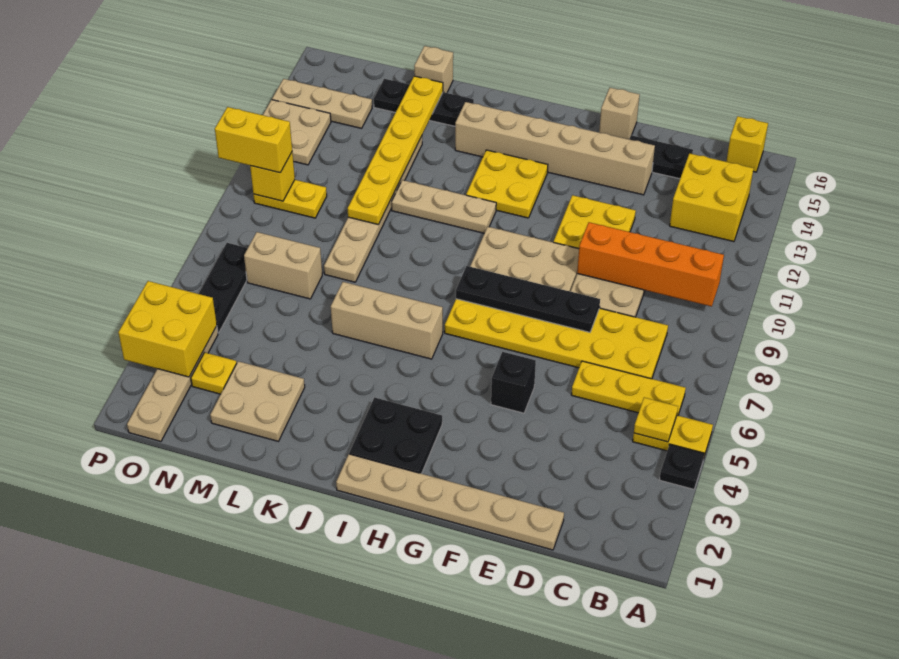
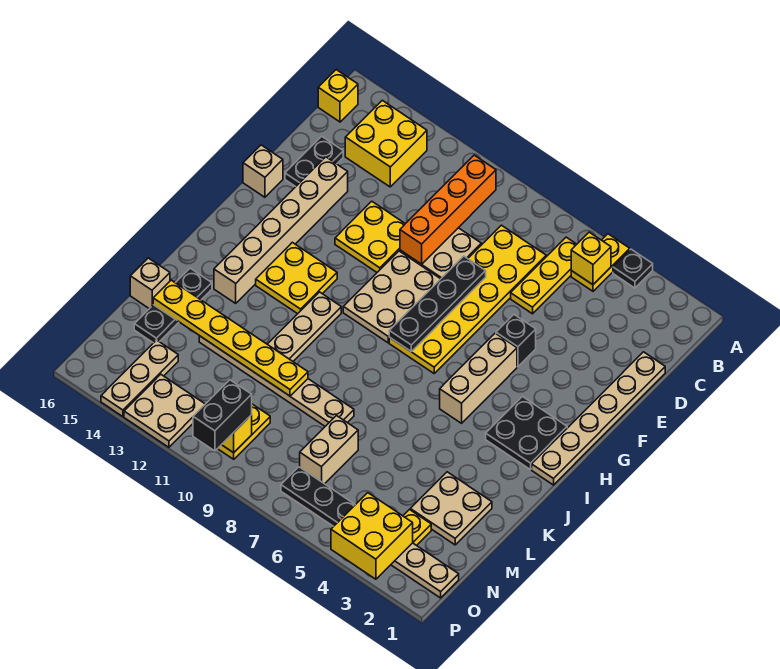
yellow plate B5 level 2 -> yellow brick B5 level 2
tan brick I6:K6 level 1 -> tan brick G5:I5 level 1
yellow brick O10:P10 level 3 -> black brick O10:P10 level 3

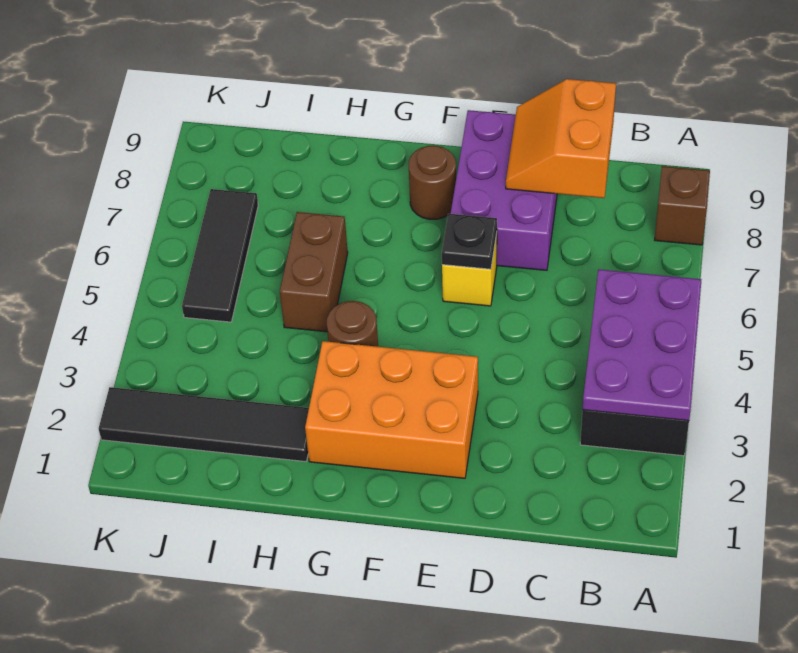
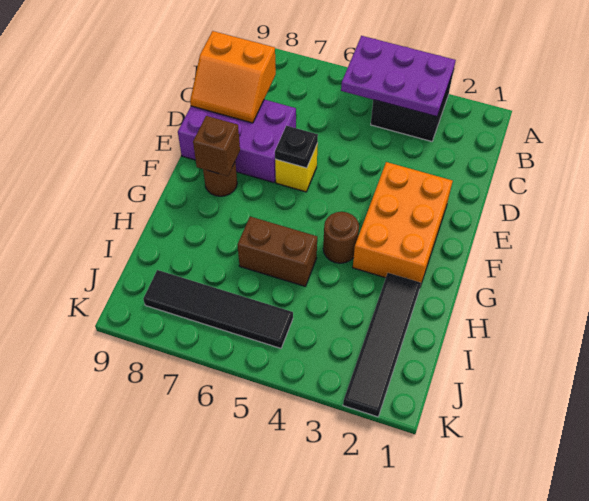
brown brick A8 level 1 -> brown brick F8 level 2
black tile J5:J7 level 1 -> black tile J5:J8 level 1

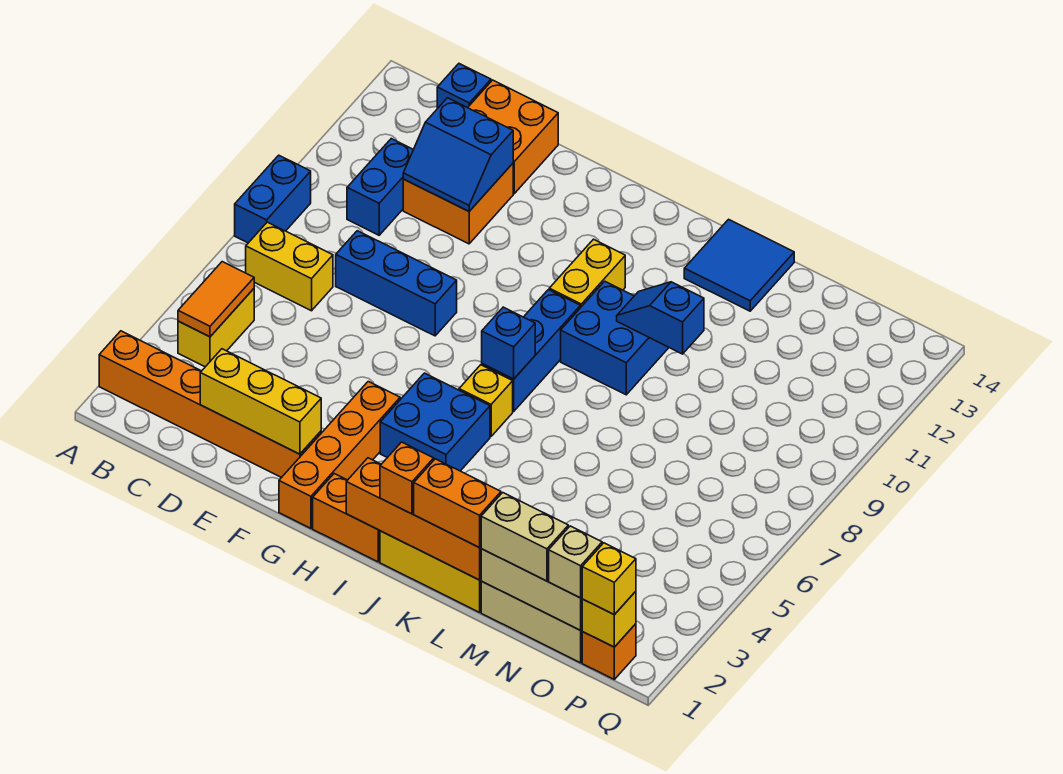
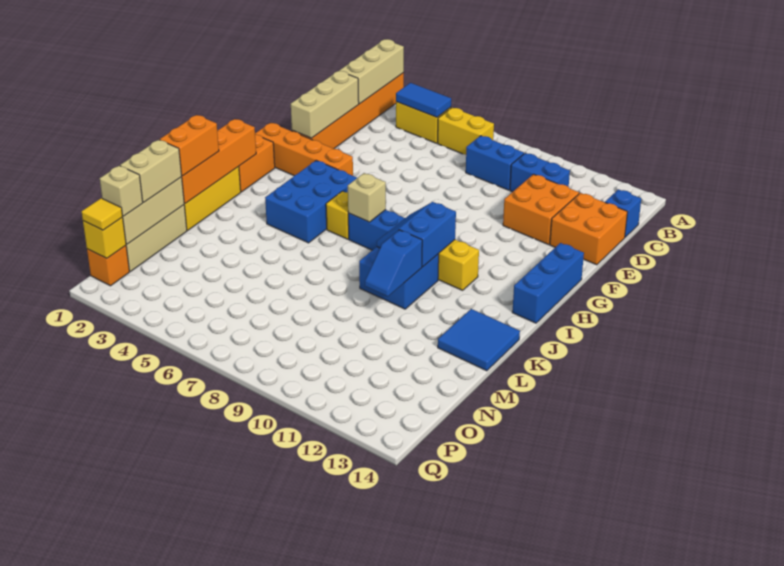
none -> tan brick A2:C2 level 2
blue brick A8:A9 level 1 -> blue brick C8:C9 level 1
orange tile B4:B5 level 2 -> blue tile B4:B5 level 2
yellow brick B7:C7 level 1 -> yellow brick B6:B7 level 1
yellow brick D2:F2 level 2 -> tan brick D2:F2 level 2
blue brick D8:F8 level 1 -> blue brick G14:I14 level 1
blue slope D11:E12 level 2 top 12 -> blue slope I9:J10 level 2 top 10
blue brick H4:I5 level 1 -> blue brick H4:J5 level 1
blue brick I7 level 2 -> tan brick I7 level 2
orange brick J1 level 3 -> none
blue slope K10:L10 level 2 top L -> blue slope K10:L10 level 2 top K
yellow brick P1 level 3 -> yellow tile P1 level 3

• Assignment:
Please transcribe exactly the line containing "blue slope D11:E12" and every line after it to the end of the data, and no other lines.

• Answer:
blue slope D11:E12 level 2 top 12 -> blue slope I9:J10 level 2 top 10
blue brick H4:I5 level 1 -> blue brick H4:J5 level 1
blue brick I7 level 2 -> tan brick I7 level 2
orange brick J1 level 3 -> none
blue slope K10:L10 level 2 top L -> blue slope K10:L10 level 2 top K
yellow brick P1 level 3 -> yellow tile P1 level 3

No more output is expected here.